[Revision comparison data]
- - - - -
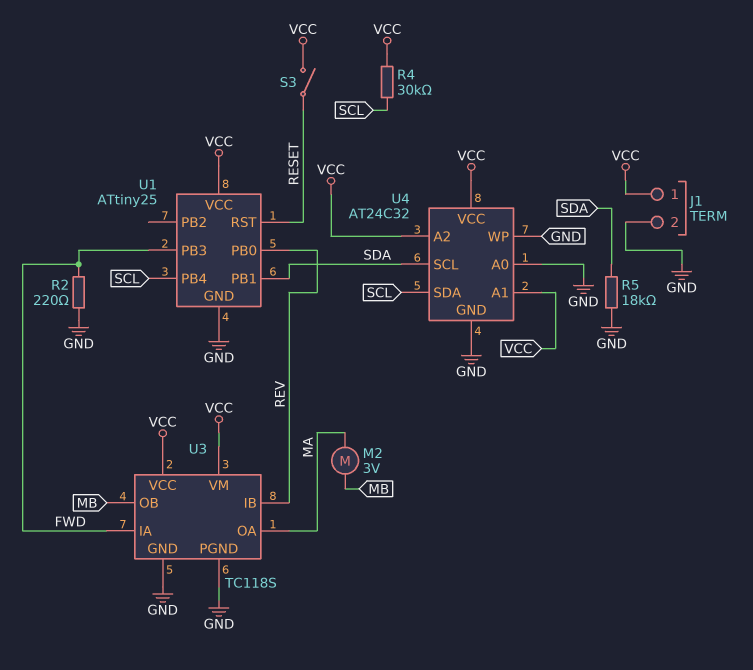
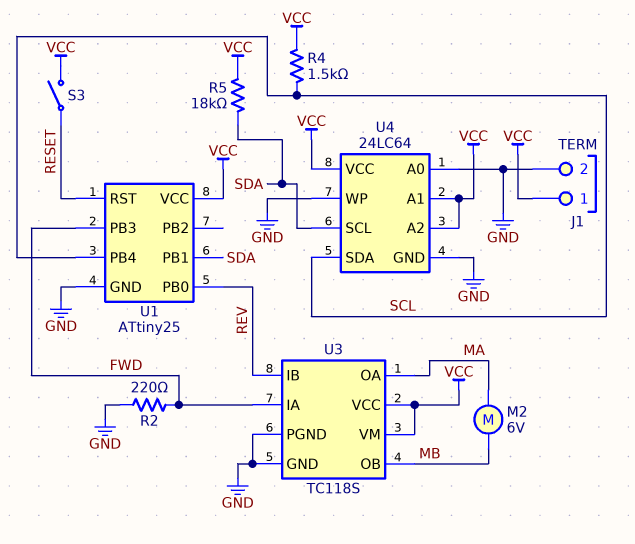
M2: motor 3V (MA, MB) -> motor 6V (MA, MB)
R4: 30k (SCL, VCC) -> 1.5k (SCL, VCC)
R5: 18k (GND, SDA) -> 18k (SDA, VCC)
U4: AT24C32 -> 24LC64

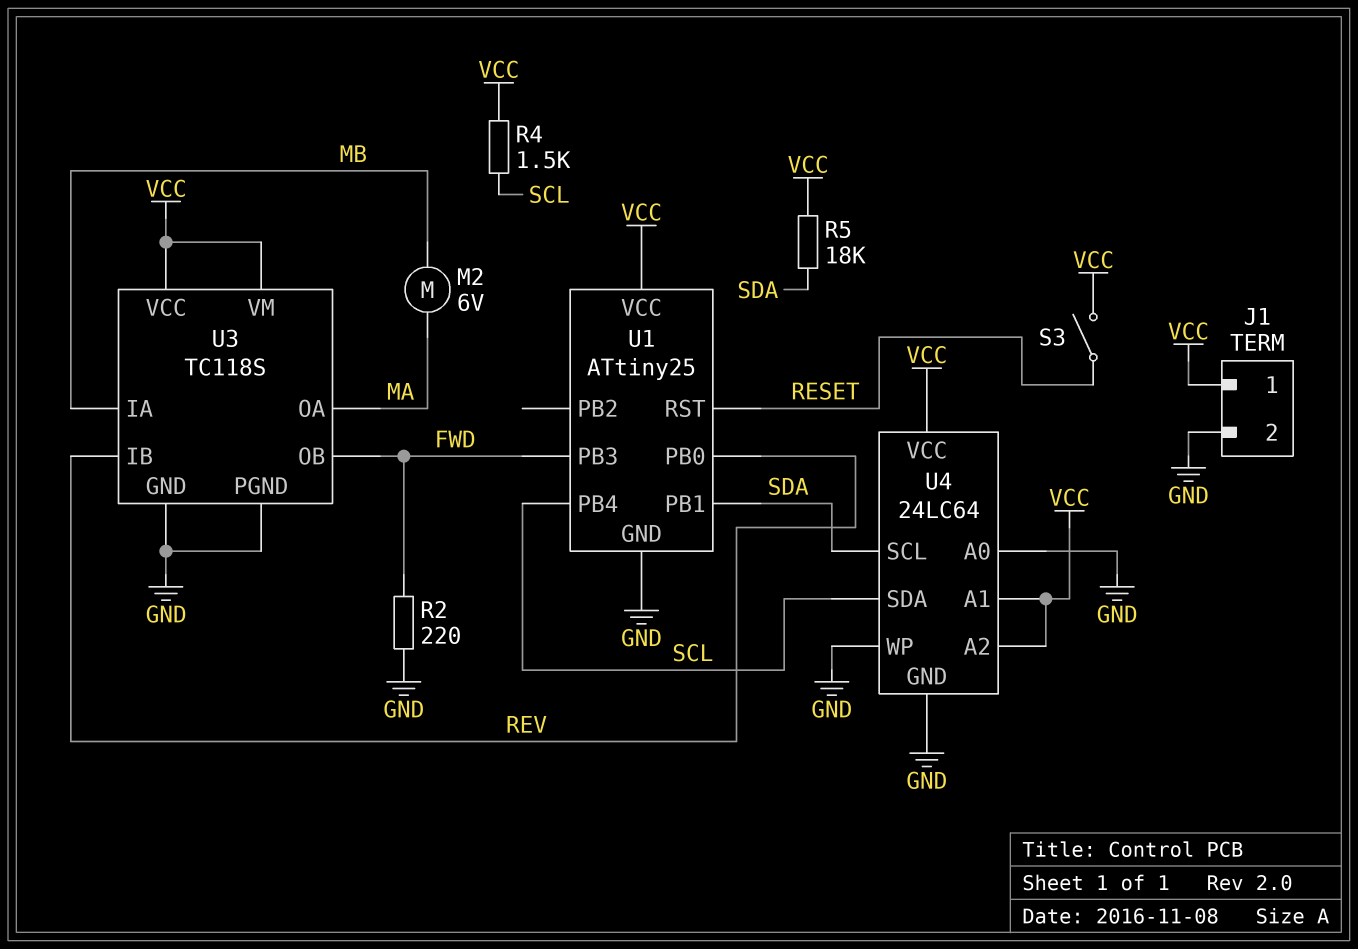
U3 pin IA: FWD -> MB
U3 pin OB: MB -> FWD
- - - - -
*What this task involves*: Give the data above back unchanged, except for the pictures.

*Exercise response*:
M2: motor 3V (MA, MB) -> motor 6V (MA, MB)
R4: 30k (SCL, VCC) -> 1.5k (SCL, VCC)
R5: 18k (GND, SDA) -> 18k (SDA, VCC)
U4: AT24C32 -> 24LC64

U3 pin IA: FWD -> MB
U3 pin OB: MB -> FWD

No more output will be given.